- What you are asked to do
Which lines of the data include the string "FILT"? List them all.

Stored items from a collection
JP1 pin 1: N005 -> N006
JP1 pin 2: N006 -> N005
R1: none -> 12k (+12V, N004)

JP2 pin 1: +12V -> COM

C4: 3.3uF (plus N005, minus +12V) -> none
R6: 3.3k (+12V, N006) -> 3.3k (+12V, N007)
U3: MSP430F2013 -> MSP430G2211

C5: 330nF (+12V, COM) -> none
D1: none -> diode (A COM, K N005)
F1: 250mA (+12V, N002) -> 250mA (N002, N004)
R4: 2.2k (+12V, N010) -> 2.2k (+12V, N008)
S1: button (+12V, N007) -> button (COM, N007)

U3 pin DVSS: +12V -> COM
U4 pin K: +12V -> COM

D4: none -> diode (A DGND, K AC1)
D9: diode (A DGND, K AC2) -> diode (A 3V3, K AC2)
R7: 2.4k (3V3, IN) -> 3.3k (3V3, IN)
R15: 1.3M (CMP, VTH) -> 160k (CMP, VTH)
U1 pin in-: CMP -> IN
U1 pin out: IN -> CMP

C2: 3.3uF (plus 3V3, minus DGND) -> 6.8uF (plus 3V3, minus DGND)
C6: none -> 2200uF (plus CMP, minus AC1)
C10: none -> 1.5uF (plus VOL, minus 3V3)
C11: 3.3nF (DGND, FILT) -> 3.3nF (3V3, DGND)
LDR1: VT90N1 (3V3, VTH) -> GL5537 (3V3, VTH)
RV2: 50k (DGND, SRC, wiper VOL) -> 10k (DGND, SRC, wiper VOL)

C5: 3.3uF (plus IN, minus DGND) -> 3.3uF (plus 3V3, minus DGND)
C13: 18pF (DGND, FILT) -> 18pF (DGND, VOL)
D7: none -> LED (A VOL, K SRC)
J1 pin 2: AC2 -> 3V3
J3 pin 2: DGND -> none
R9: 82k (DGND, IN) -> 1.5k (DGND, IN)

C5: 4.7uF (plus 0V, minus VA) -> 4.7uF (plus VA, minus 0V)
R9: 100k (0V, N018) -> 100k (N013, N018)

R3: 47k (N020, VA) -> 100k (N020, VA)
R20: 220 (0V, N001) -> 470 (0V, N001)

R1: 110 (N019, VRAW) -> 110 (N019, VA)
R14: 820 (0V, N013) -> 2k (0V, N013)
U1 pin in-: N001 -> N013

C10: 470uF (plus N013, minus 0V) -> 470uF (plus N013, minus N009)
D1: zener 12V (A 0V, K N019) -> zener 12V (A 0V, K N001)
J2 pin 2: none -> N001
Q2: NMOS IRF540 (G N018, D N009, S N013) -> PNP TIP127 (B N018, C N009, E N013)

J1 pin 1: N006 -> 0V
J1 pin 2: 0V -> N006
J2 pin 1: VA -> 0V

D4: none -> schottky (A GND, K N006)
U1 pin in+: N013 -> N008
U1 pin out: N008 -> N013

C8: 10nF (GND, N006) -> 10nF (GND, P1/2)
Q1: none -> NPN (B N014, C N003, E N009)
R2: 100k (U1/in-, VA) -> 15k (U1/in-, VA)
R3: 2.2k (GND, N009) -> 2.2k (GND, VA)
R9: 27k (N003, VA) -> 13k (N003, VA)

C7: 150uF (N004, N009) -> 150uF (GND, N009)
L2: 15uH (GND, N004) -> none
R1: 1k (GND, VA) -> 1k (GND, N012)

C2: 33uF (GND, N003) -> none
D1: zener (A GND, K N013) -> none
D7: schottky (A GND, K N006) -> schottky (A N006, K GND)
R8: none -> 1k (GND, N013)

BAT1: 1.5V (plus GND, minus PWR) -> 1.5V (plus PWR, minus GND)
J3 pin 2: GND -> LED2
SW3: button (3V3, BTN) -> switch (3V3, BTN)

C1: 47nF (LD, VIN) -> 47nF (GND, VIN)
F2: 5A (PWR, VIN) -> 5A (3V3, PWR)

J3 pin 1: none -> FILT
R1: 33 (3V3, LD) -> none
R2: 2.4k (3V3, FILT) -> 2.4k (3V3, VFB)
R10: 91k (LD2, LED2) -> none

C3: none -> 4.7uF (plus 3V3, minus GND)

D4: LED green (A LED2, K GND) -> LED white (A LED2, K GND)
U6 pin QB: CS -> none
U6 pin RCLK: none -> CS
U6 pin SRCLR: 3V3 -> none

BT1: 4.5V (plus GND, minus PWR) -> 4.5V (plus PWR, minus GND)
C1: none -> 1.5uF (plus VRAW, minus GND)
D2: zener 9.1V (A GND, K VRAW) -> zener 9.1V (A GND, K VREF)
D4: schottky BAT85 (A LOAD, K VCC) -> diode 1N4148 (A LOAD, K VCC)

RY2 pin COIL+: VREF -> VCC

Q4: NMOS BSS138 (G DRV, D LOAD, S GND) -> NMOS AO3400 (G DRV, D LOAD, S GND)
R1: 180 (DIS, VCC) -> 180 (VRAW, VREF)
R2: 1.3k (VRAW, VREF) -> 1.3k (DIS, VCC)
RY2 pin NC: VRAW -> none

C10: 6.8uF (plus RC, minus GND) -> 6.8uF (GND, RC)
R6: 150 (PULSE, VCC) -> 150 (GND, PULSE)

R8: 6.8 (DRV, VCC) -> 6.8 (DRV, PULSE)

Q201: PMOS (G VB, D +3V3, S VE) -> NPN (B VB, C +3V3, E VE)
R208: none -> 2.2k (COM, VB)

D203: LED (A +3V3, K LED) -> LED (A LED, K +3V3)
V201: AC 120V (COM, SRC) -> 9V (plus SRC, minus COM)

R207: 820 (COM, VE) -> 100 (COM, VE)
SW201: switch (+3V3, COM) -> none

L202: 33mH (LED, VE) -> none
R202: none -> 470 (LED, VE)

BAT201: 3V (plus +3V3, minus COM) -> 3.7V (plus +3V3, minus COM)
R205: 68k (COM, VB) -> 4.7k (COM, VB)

- Problem solution
C11: 3.3nF (DGND, FILT) -> 3.3nF (3V3, DGND)
C13: 18pF (DGND, FILT) -> 18pF (DGND, VOL)
J3 pin 1: none -> FILT
R2: 2.4k (3V3, FILT) -> 2.4k (3V3, VFB)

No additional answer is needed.